The records below are to be transcribed exactly, with the pictures removed.

Stored data entries:
- - - - -

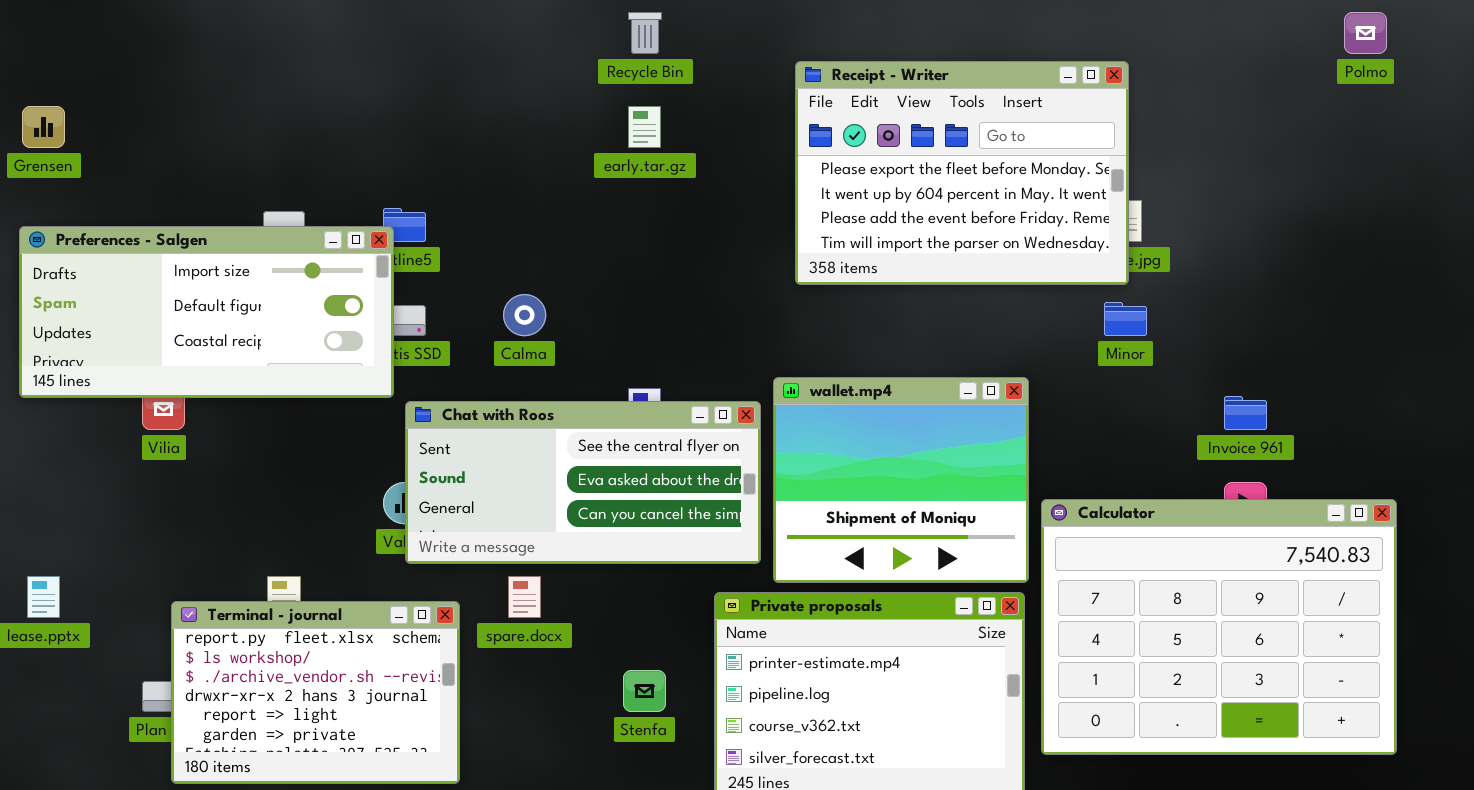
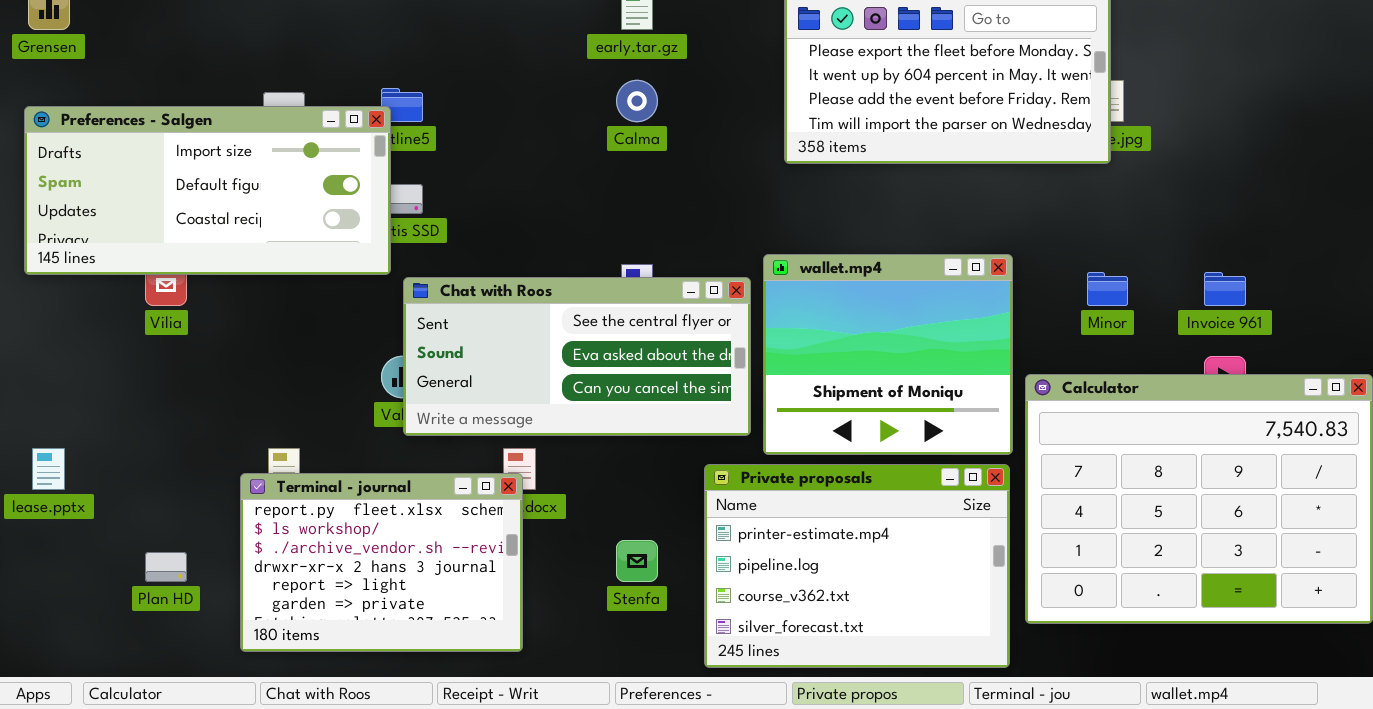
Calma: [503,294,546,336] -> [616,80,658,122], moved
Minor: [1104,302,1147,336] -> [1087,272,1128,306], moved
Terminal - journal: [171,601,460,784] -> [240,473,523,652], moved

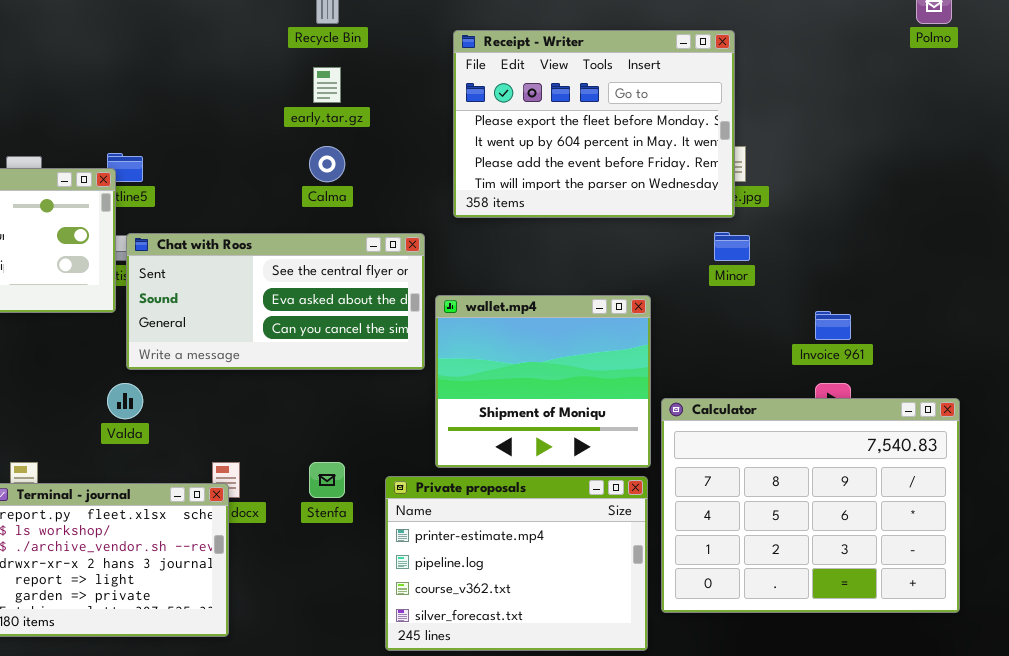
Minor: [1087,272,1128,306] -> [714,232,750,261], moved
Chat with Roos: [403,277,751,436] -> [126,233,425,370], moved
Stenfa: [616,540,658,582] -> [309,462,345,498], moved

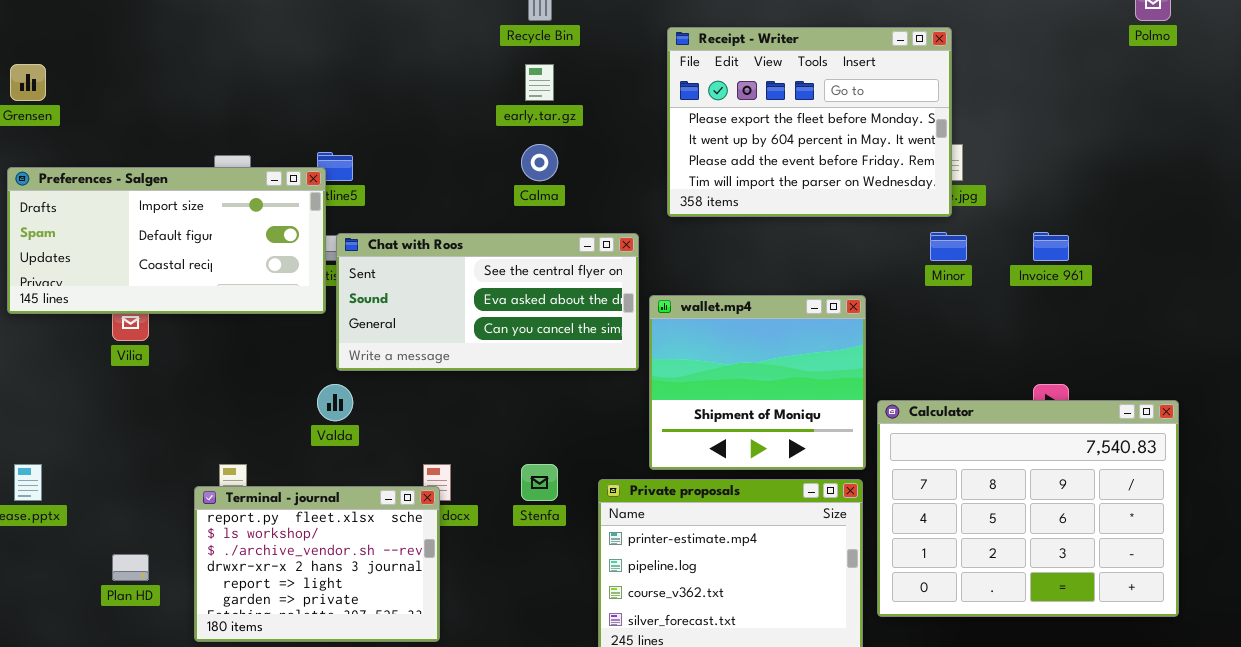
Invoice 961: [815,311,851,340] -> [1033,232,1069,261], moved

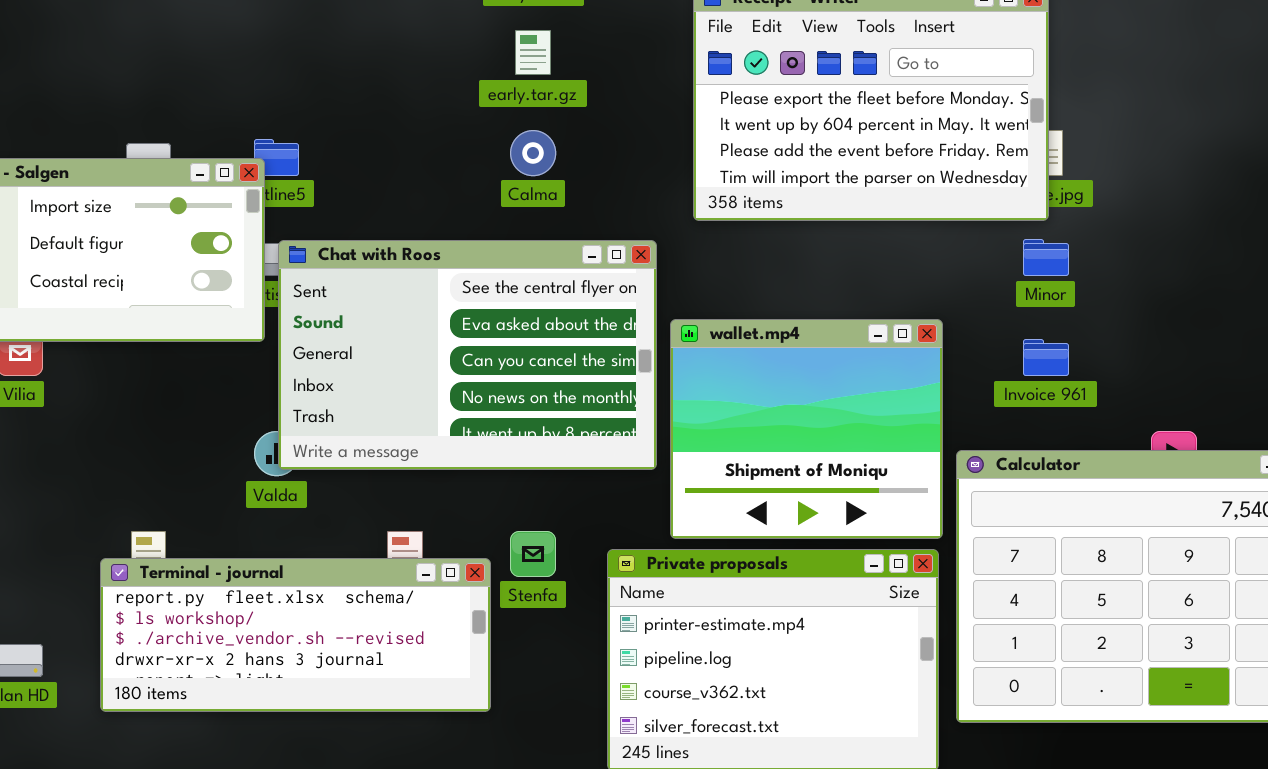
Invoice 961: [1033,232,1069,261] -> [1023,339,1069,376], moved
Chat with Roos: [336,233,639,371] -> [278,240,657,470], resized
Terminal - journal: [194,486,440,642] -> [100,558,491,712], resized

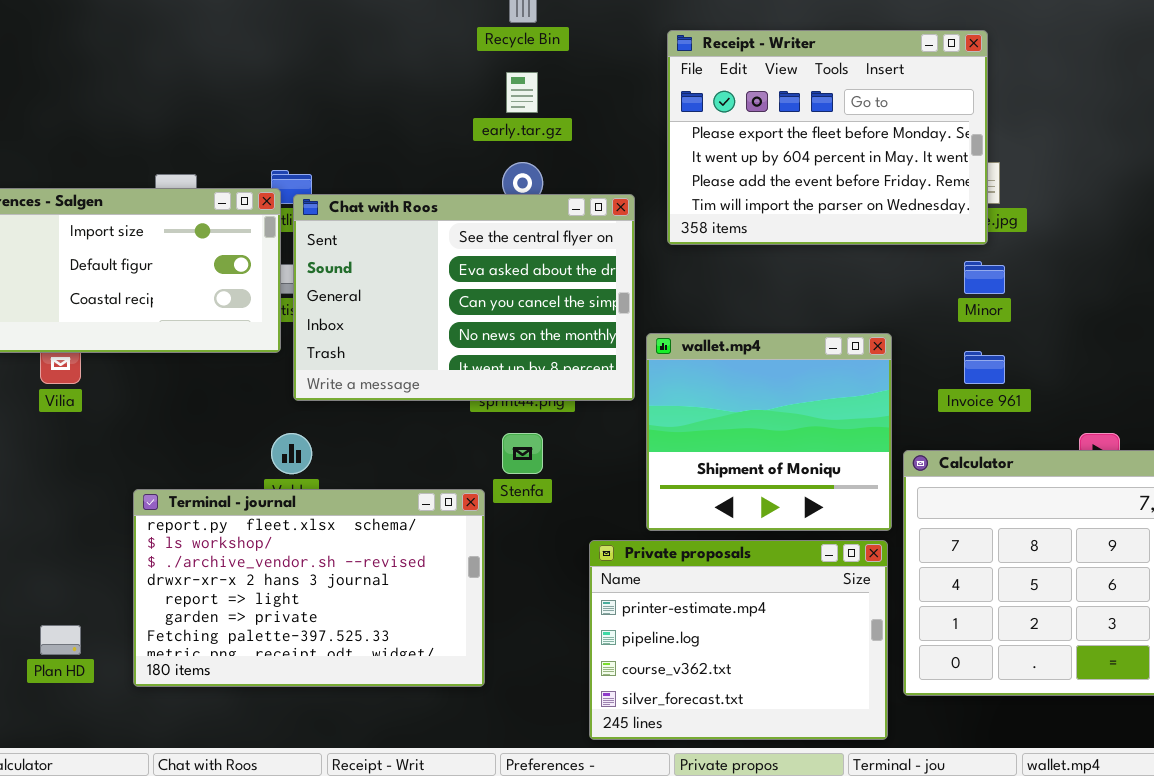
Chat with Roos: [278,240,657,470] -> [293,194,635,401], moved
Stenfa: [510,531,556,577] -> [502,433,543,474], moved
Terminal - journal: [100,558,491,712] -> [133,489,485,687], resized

- - - - -

OUTPUT FOR THIS TASK:
Calma: [503,294,546,336] -> [616,80,658,122], moved
Minor: [1104,302,1147,336] -> [1087,272,1128,306], moved
Terminal - journal: [171,601,460,784] -> [240,473,523,652], moved

Minor: [1087,272,1128,306] -> [714,232,750,261], moved
Chat with Roos: [403,277,751,436] -> [126,233,425,370], moved
Stenfa: [616,540,658,582] -> [309,462,345,498], moved

Invoice 961: [815,311,851,340] -> [1033,232,1069,261], moved

Invoice 961: [1033,232,1069,261] -> [1023,339,1069,376], moved
Chat with Roos: [336,233,639,371] -> [278,240,657,470], resized
Terminal - journal: [194,486,440,642] -> [100,558,491,712], resized

Chat with Roos: [278,240,657,470] -> [293,194,635,401], moved
Stenfa: [510,531,556,577] -> [502,433,543,474], moved
Terminal - journal: [100,558,491,712] -> [133,489,485,687], resized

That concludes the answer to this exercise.